* Your assignment *
In the data below, which lines hold "STICK"? Copy every one.

* Material for this exercise *
============================================================
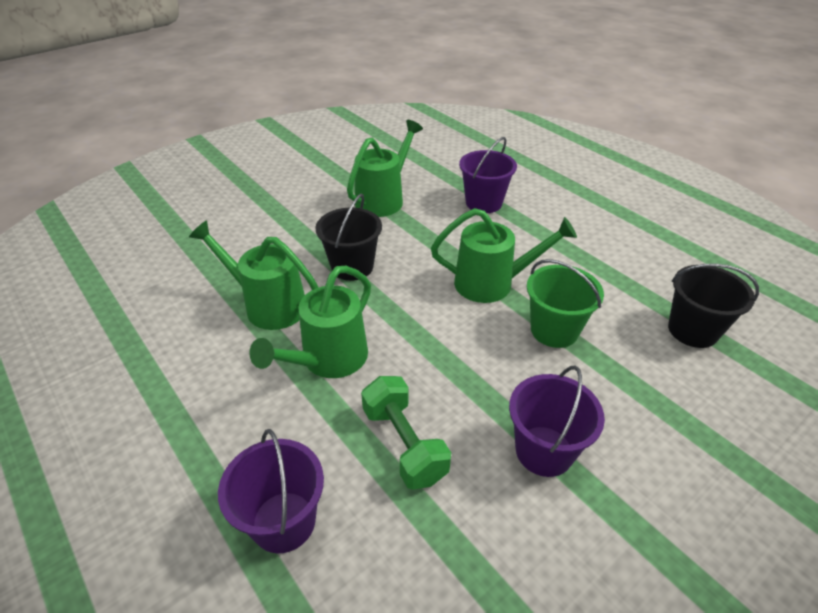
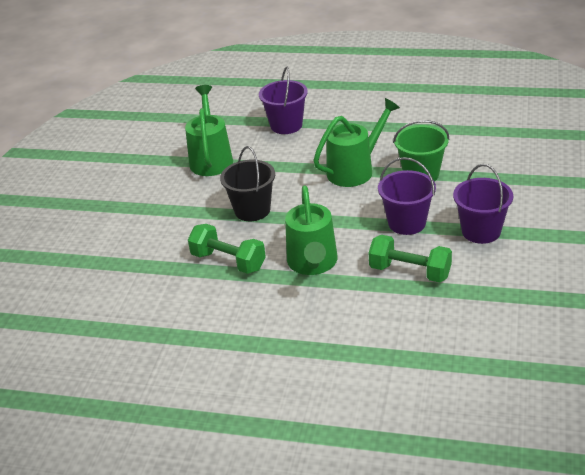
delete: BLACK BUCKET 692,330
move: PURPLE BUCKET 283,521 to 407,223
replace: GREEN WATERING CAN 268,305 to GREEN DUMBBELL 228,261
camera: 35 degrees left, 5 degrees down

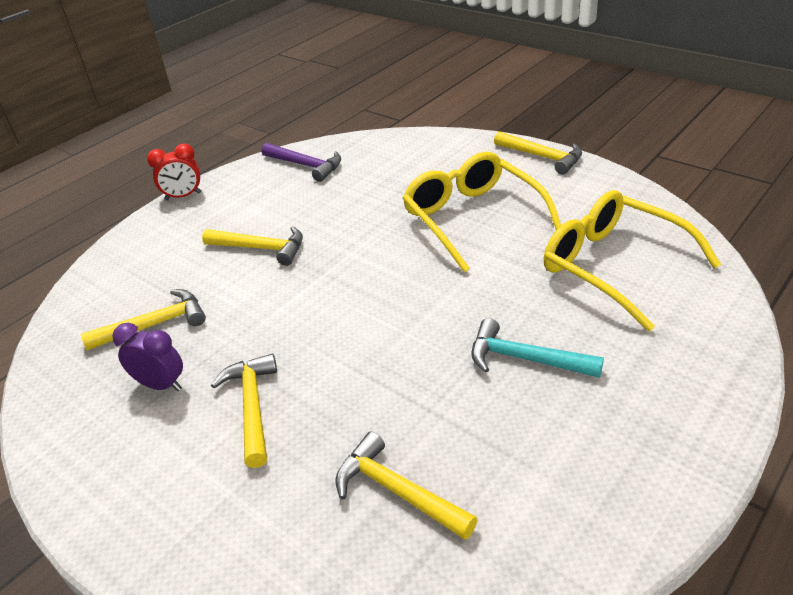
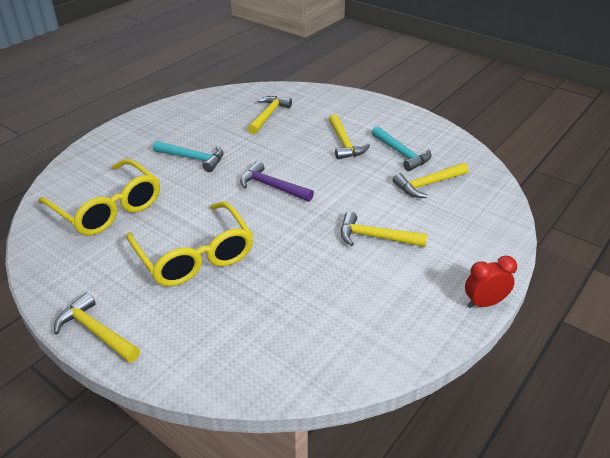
move: PURPLE HAMMER 306,165 to 272,186
replace: PURPLE CLOCK 161,385 to TURQUOISE HAMMER 401,154
rotate: YELLOW HAMMER 397,491 = 268,115 105 degrees counterclockwise
camera: 175 degrees right, 0 degrees up

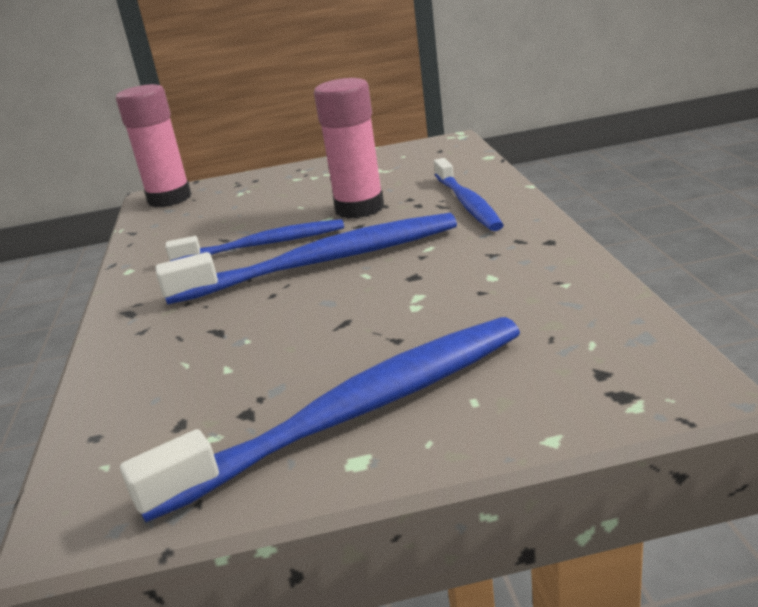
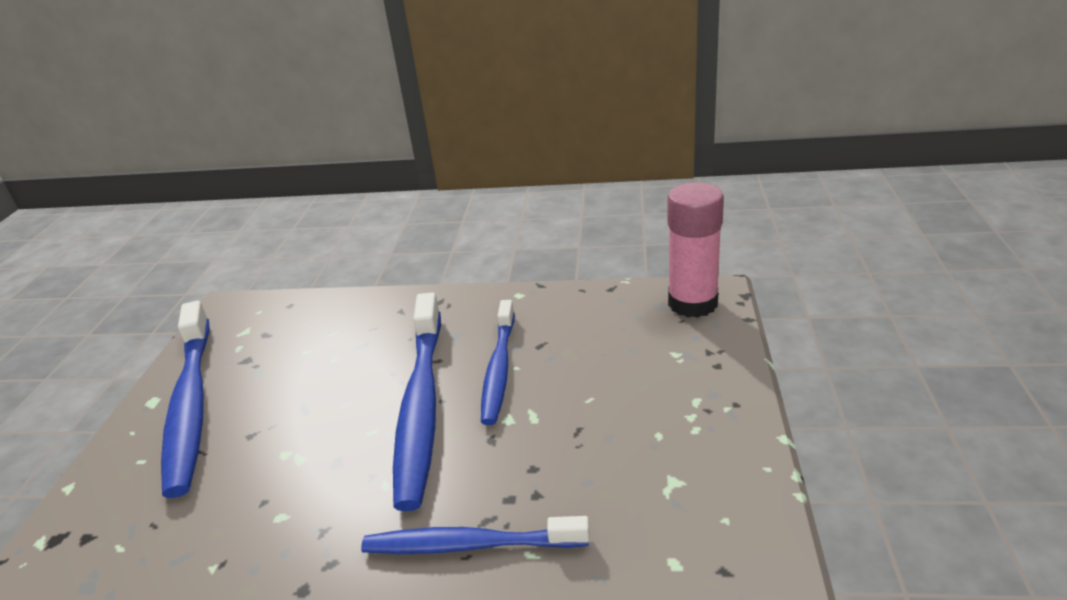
delete: PINK GLUE STICK 359,208
camera: 105 degrees right, 5 degrees up

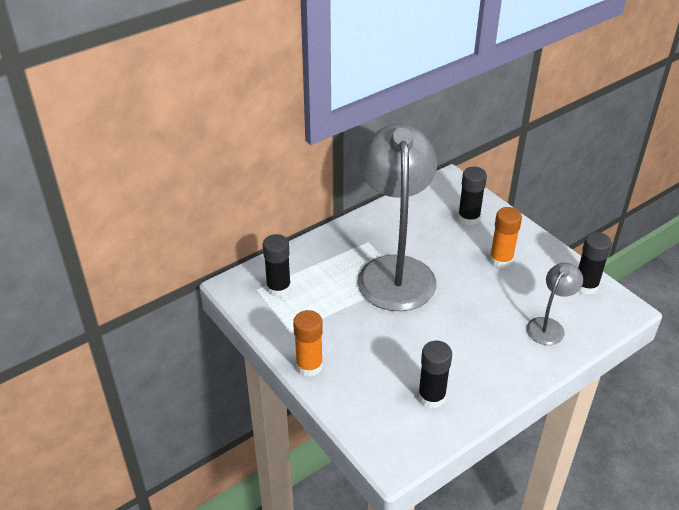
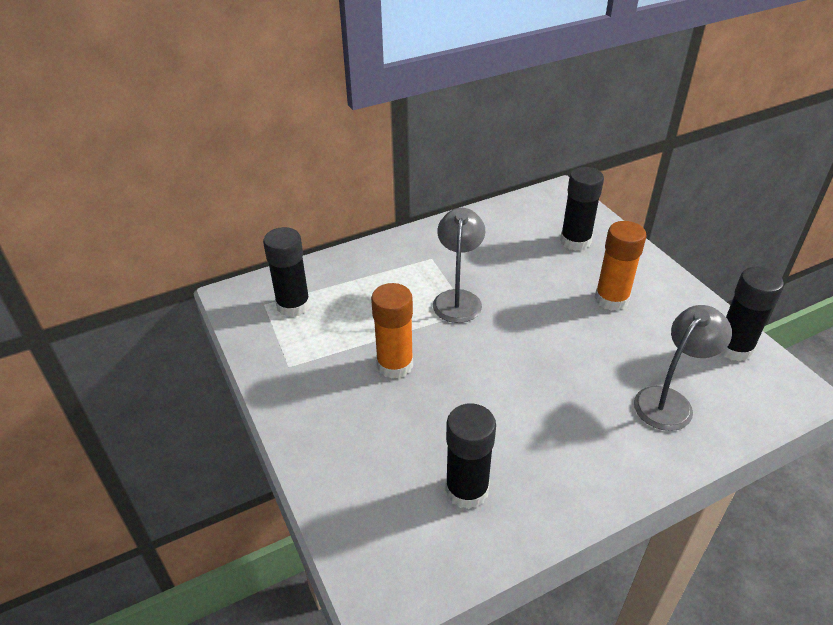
move: ORANGE GLUE STICK 309,366 to 395,365
resize: GREY LAMP 395,270 = 458,299 x0.45
camera: 10 degrees right, 0 degrees up

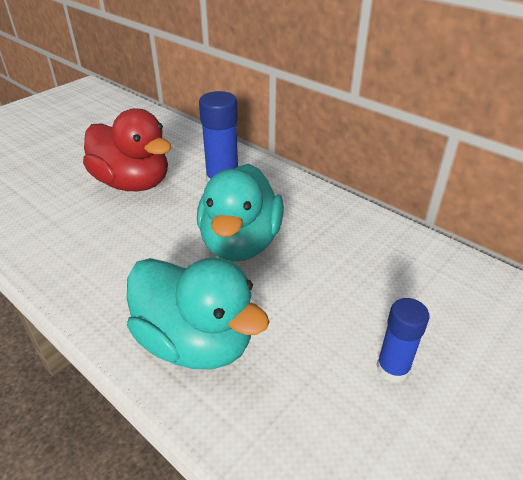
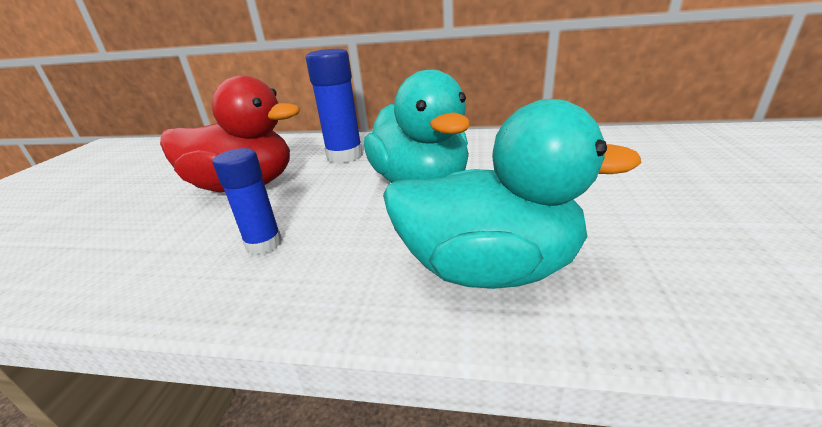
move: BLUE GLUE STICK 392,368 to 264,243
camera: 30 degrees left, 10 degrees down

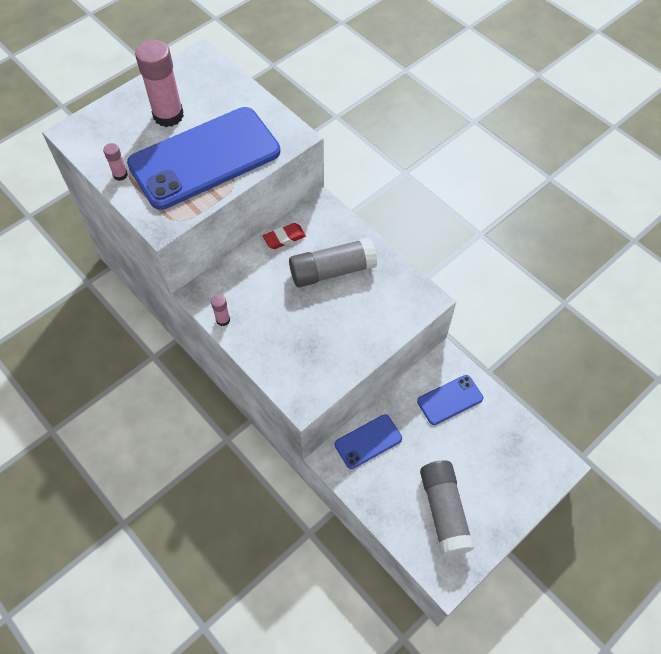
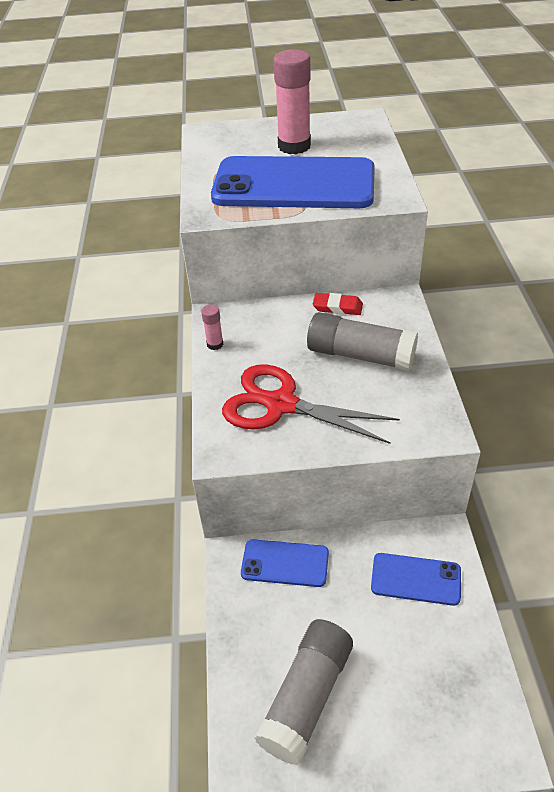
delete: PINK GLUE STICK 120,175
insert: RED SCISSORS 281,404
camera: 40 degrees right, 15 degrees down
============================================================
* Answer space *
delete: PINK GLUE STICK 359,208
move: ORANGE GLUE STICK 309,366 to 395,365
move: BLUE GLUE STICK 392,368 to 264,243
delete: PINK GLUE STICK 120,175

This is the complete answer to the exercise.